*Task data*:
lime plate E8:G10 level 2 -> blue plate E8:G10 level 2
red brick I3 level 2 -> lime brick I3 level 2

---

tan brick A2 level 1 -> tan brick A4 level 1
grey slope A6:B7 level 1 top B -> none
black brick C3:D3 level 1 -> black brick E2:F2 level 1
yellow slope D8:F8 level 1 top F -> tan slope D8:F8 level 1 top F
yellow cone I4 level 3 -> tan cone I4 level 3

*Exercise*: For the word "lime", state how many lines of the entries contain it, with nothing else.

*Exercise result*: 2